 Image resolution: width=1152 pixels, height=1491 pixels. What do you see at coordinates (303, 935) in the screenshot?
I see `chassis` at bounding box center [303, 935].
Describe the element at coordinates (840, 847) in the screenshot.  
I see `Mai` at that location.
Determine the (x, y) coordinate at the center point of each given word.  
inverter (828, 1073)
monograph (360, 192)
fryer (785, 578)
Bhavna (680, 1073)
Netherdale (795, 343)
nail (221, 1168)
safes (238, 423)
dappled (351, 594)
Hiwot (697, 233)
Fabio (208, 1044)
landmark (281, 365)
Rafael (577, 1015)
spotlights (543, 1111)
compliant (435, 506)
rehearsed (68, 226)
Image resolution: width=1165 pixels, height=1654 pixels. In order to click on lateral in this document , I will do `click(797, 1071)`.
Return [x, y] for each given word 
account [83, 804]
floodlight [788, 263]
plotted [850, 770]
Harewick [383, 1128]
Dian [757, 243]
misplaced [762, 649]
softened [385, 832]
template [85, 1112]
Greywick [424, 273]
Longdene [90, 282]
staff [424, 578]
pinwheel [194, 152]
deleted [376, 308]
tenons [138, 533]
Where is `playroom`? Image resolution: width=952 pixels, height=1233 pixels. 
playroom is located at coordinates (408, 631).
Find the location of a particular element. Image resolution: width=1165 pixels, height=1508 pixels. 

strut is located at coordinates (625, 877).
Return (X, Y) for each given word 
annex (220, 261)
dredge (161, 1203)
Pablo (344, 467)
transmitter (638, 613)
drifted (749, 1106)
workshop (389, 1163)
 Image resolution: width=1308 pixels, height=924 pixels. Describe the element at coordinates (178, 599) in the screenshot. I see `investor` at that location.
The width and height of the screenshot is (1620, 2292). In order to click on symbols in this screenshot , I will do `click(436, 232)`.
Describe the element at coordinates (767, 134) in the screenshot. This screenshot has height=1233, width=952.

********************

Duplicate every one of the records above, line by line, with no changes.

 Image resolution: width=1152 pixels, height=1491 pixels. What do you see at coordinates (303, 935) in the screenshot?
I see `chassis` at bounding box center [303, 935].
Describe the element at coordinates (840, 847) in the screenshot.  
I see `Mai` at that location.
Determine the (x, y) coordinate at the center point of each given word.  
inverter (828, 1073)
monograph (360, 192)
fryer (785, 578)
Bhavna (680, 1073)
Netherdale (795, 343)
nail (221, 1168)
safes (238, 423)
dappled (351, 594)
Hiwot (697, 233)
Fabio (208, 1044)
landmark (281, 365)
Rafael (577, 1015)
spotlights (543, 1111)
compliant (435, 506)
rehearsed (68, 226)
Image resolution: width=1165 pixels, height=1654 pixels. In order to click on lateral in this document , I will do `click(797, 1071)`.
Return [x, y] for each given word 
account [83, 804]
floodlight [788, 263]
plotted [850, 770]
Harewick [383, 1128]
Dian [757, 243]
misplaced [762, 649]
softened [385, 832]
template [85, 1112]
Greywick [424, 273]
Longdene [90, 282]
staff [424, 578]
pinwheel [194, 152]
deleted [376, 308]
tenons [138, 533]
Where is `playroom`? Image resolution: width=952 pixels, height=1233 pixels. 
playroom is located at coordinates (408, 631).
Find the location of a particular element. Image resolution: width=1165 pixels, height=1508 pixels. 

strut is located at coordinates (625, 877).
Return (X, Y) for each given word 
annex (220, 261)
dredge (161, 1203)
Pablo (344, 467)
transmitter (638, 613)
drifted (749, 1106)
workshop (389, 1163)
 Image resolution: width=1308 pixels, height=924 pixels. Describe the element at coordinates (178, 599) in the screenshot. I see `investor` at that location.
The width and height of the screenshot is (1620, 2292). In order to click on symbols in this screenshot , I will do `click(436, 232)`.
Describe the element at coordinates (767, 134) in the screenshot. This screenshot has height=1233, width=952.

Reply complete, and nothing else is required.